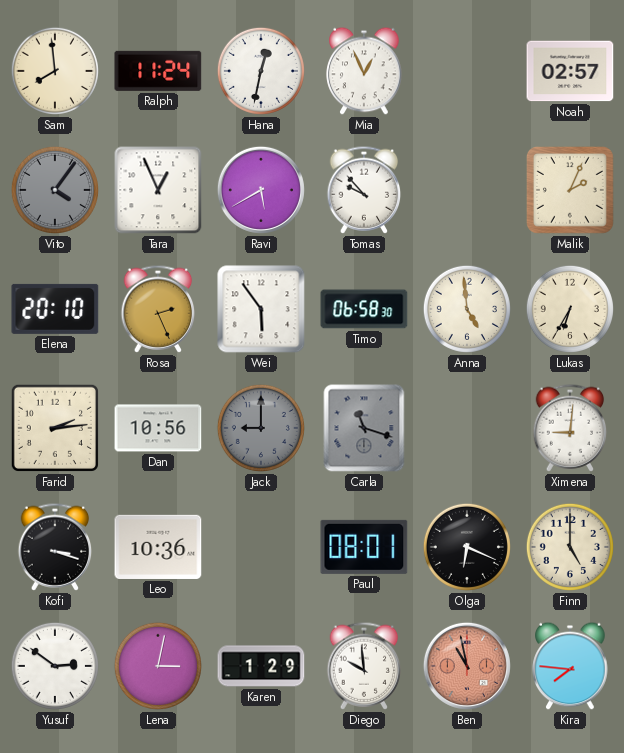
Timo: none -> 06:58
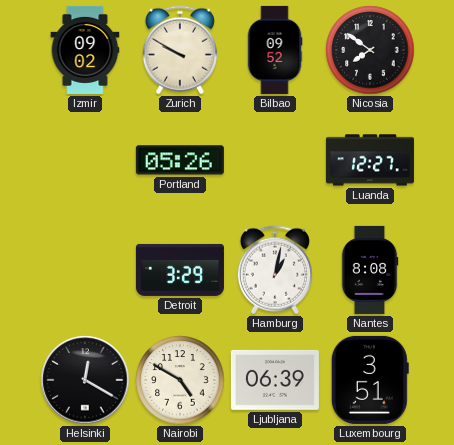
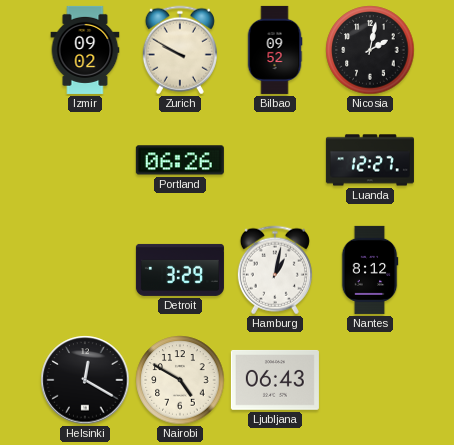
Nicosia: 7:51 -> 2:02
Portland: 05:26 -> 06:26
Nantes: 8:08 -> 8:12
Ljubljana: 06:39 -> 06:43
Luxembourg: 3:51 -> none
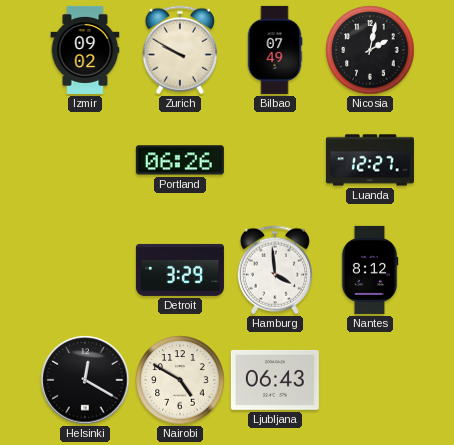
Bilbao: 09:52 -> 07:49
Hamburg: 1:02 -> 3:59
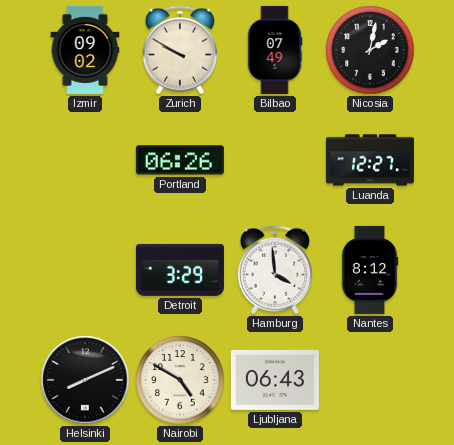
Helsinki: 12:20 -> 8:11
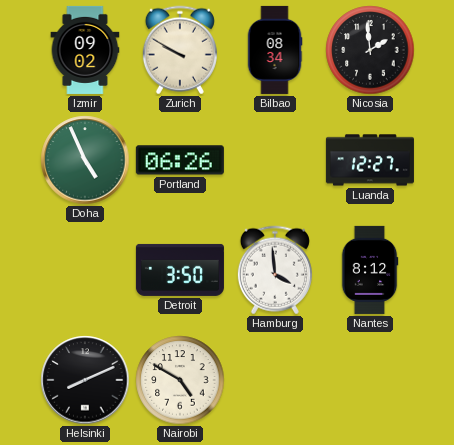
Bilbao: 07:49 -> 08:34
Nicosia: 2:02 -> 1:59
Doha: none -> 4:56
Detroit: 3:29 -> 3:50
Ljubljana: 06:43 -> none
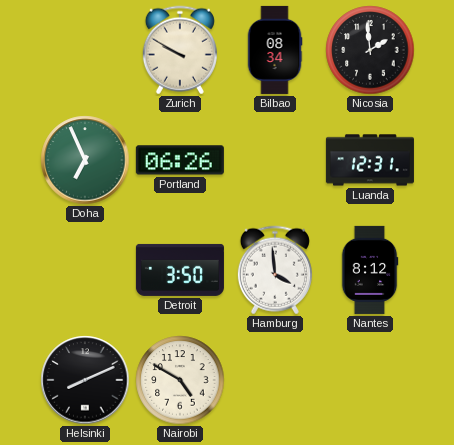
Izmir: 09:02 -> none
Doha: 4:56 -> 6:56
Luanda: 12:27 -> 12:31
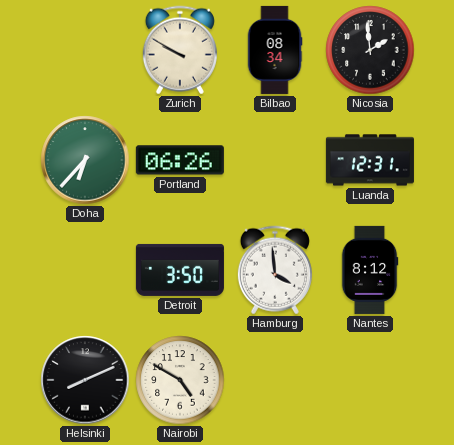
Doha: 6:56 -> 6:37
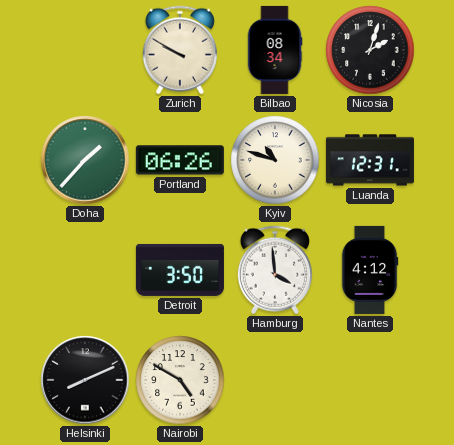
Nicosia: 1:59 -> 2:03
Doha: 6:37 -> 1:37
Kyiv: none -> 10:48
Nantes: 8:12 -> 4:12
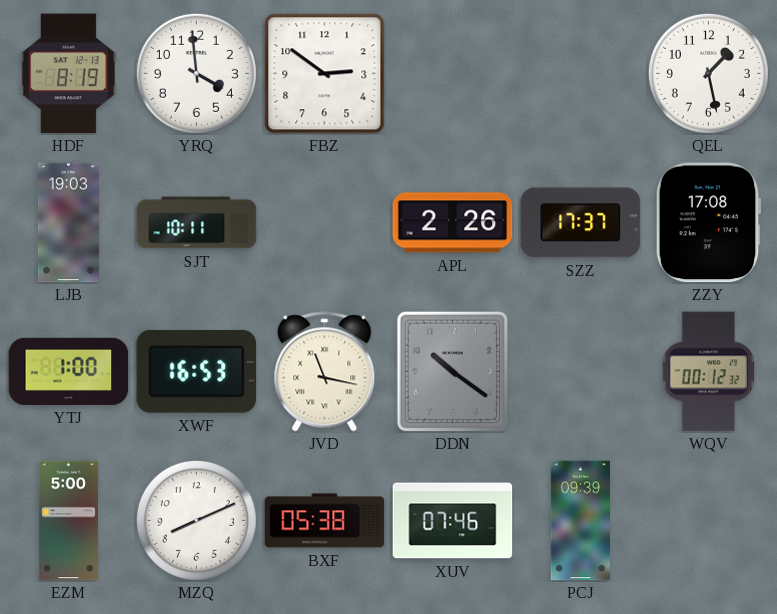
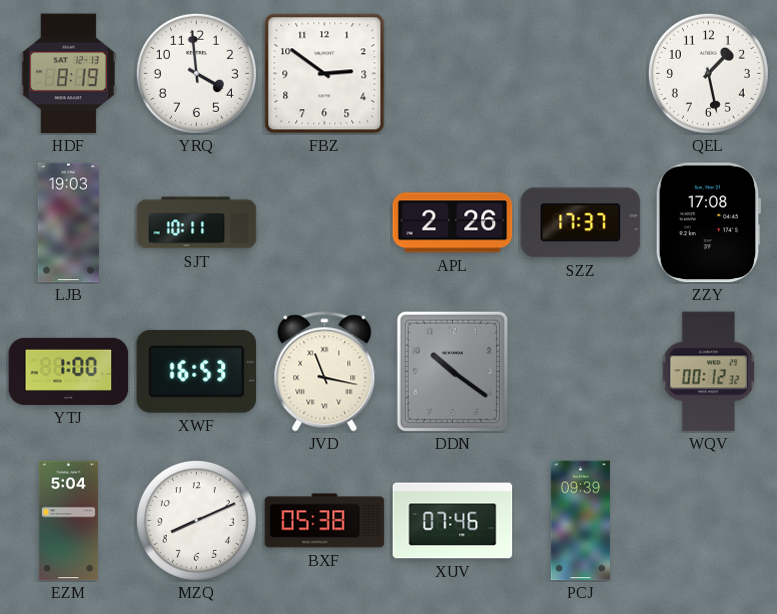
EZM: 5:00 -> 5:04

▬▬▬▬▬▬

> [AIM] Rewrite all of the lines above, replacing every "Doha" with "Dubai" and leaving everything else unchanged. Leave the pictures out of your answer.

> [WRITTEN REPLY]
Timo: none -> 06:58
Nicosia: 7:51 -> 2:02
Portland: 05:26 -> 06:26
Nantes: 8:08 -> 8:12
Ljubljana: 06:39 -> 06:43
Luxembourg: 3:51 -> none
Bilbao: 09:52 -> 07:49
Hamburg: 1:02 -> 3:59
Helsinki: 12:20 -> 8:11
Bilbao: 07:49 -> 08:34
Nicosia: 2:02 -> 1:59
Dubai: none -> 4:56
Detroit: 3:29 -> 3:50
Ljubljana: 06:43 -> none
Izmir: 09:02 -> none
Dubai: 4:56 -> 6:56
Luanda: 12:27 -> 12:31
Dubai: 6:56 -> 6:37
Nicosia: 1:59 -> 2:03
Dubai: 6:37 -> 1:37
Kyiv: none -> 10:48
Nantes: 8:12 -> 4:12
EZM: 5:00 -> 5:04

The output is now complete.